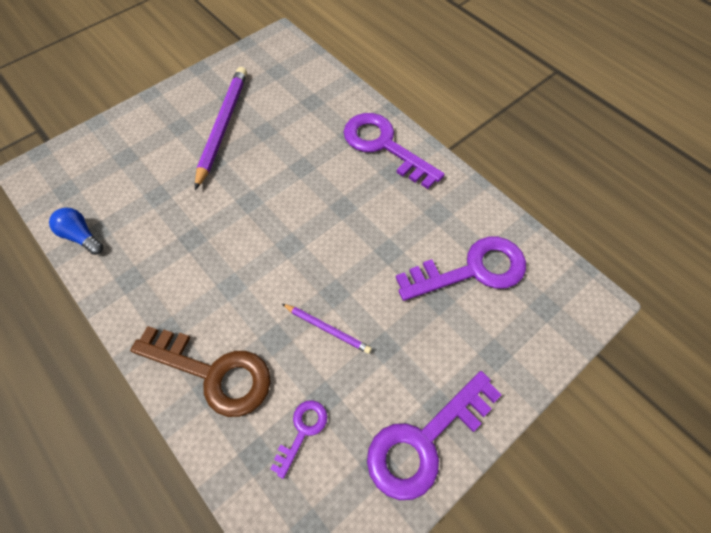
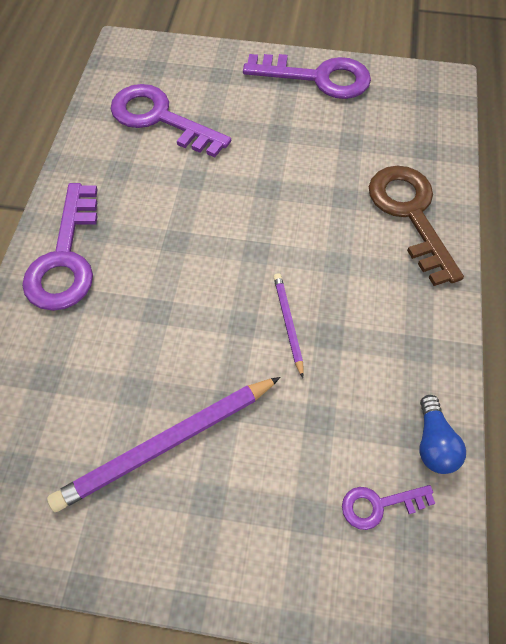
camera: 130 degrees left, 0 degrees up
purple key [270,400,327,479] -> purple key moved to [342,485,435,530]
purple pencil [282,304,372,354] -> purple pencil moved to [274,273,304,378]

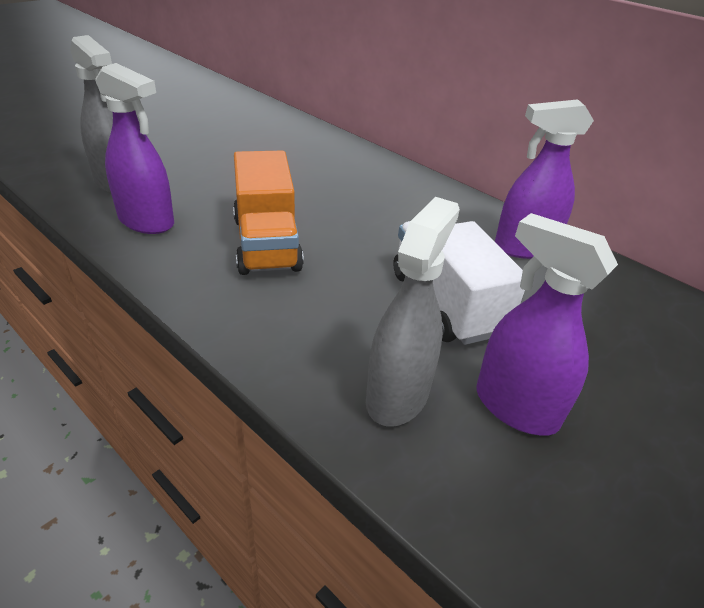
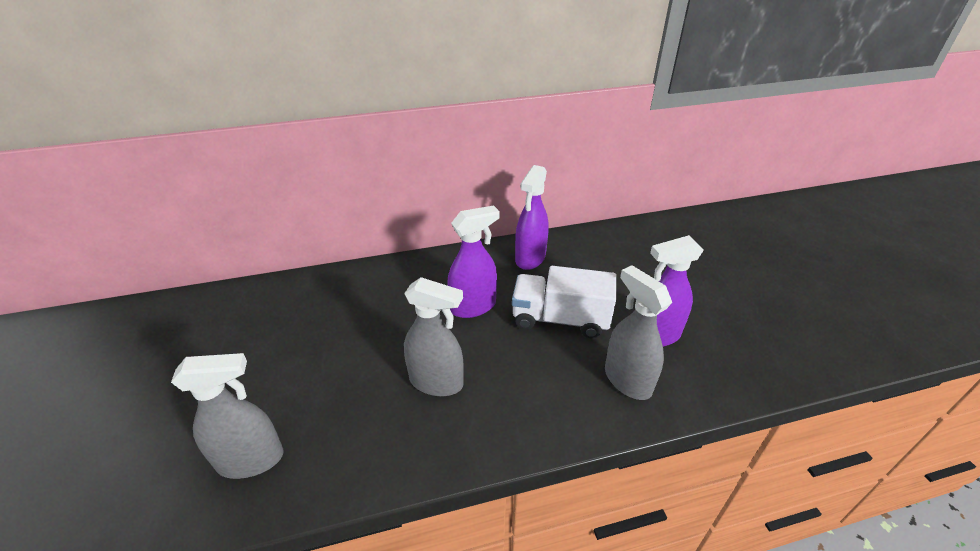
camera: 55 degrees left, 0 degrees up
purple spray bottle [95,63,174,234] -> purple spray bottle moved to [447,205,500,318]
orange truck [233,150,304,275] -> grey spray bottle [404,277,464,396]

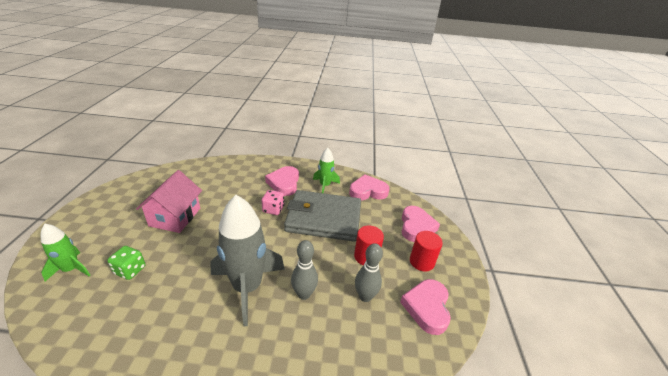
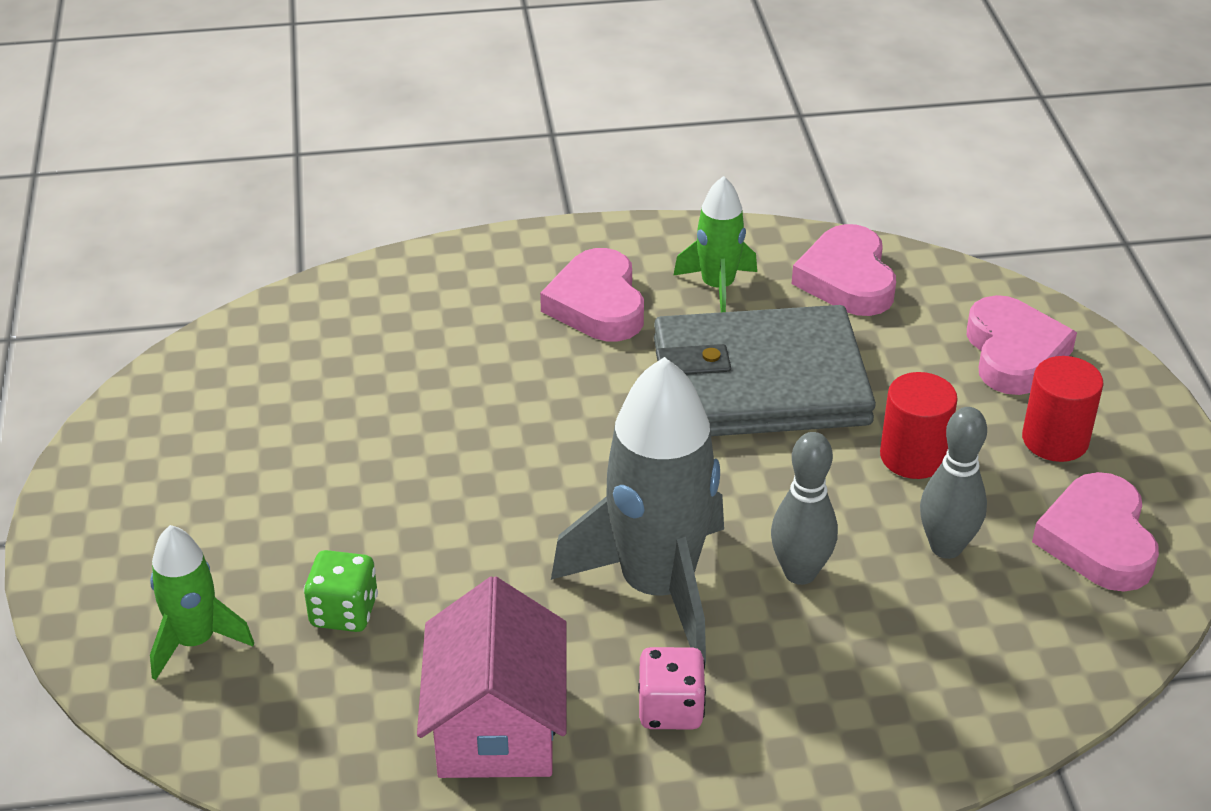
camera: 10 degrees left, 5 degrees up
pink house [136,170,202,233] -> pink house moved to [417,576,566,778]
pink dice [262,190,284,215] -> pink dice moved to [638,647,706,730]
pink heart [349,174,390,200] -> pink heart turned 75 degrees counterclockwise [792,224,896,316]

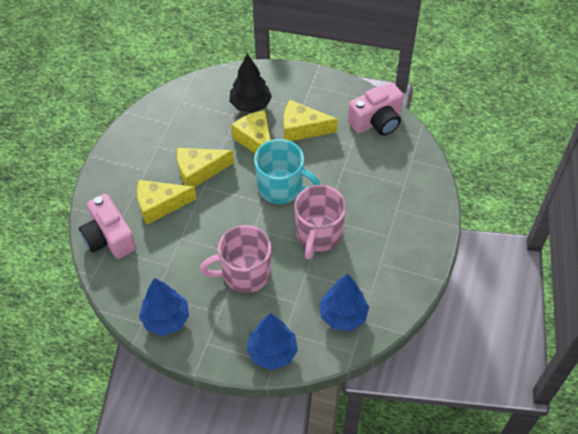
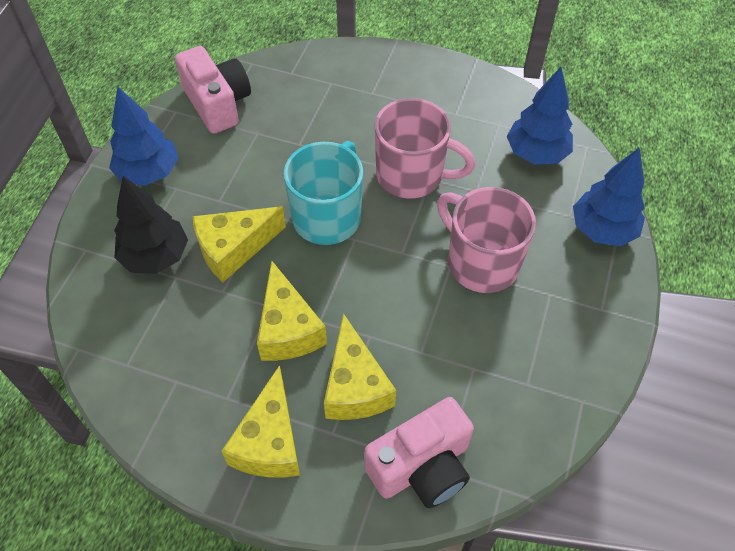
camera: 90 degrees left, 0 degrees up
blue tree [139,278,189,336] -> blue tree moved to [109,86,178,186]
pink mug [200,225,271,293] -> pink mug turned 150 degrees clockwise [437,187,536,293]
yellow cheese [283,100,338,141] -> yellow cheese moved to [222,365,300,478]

---------------

Work instruction: Only an exact copy of the records, free of images, belongs in the answer.

Reply:
camera: 130 degrees left, 0 degrees up
purple key [270,400,327,479] -> purple key moved to [342,485,435,530]
purple pencil [282,304,372,354] -> purple pencil moved to [274,273,304,378]

camera: 55 degrees left, 0 degrees up
purple spray bottle [95,63,174,234] -> purple spray bottle moved to [447,205,500,318]
orange truck [233,150,304,275] -> grey spray bottle [404,277,464,396]

camera: 10 degrees left, 5 degrees up
pink house [136,170,202,233] -> pink house moved to [417,576,566,778]
pink dice [262,190,284,215] -> pink dice moved to [638,647,706,730]
pink heart [349,174,390,200] -> pink heart turned 75 degrees counterclockwise [792,224,896,316]

camera: 90 degrees left, 0 degrees up
blue tree [139,278,189,336] -> blue tree moved to [109,86,178,186]
pink mug [200,225,271,293] -> pink mug turned 150 degrees clockwise [437,187,536,293]
yellow cheese [283,100,338,141] -> yellow cheese moved to [222,365,300,478]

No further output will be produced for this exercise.